__EXERCISE GOAL__
Give again, exactly as written, each line of the material below starting at the line that contains "red circle: moved 15 px up" and ending at the line that contains "brown trapezoid: rotated". Both ends count, and no other line does.

__EXTRACTED MATERIAL__
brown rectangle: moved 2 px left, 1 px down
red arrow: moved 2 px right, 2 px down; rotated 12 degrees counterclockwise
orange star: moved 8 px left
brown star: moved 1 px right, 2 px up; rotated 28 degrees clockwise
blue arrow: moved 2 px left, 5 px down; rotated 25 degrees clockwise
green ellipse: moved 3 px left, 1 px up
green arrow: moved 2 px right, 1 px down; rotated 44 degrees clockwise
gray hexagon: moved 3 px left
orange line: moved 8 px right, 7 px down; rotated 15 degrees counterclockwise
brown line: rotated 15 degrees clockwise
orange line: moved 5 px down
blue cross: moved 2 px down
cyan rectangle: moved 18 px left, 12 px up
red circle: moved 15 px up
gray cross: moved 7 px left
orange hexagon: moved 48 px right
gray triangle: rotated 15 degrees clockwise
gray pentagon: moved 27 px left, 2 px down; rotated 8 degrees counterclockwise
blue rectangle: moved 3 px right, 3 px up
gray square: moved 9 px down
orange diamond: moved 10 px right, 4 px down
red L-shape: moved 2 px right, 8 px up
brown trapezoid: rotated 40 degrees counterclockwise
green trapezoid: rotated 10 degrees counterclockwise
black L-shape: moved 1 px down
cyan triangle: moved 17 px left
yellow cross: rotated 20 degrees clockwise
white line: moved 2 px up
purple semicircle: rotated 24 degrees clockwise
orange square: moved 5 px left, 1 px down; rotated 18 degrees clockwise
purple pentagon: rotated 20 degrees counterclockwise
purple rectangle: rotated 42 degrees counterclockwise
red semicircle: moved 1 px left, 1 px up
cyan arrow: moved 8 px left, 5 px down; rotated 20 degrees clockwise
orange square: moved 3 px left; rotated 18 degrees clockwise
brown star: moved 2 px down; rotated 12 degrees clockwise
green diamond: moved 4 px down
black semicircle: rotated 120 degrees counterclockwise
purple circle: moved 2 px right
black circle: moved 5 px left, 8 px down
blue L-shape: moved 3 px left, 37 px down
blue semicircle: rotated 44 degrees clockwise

__EXERCISE RESPONSE__
red circle: moved 15 px up
gray cross: moved 7 px left
orange hexagon: moved 48 px right
gray triangle: rotated 15 degrees clockwise
gray pentagon: moved 27 px left, 2 px down; rotated 8 degrees counterclockwise
blue rectangle: moved 3 px right, 3 px up
gray square: moved 9 px down
orange diamond: moved 10 px right, 4 px down
red L-shape: moved 2 px right, 8 px up
brown trapezoid: rotated 40 degrees counterclockwise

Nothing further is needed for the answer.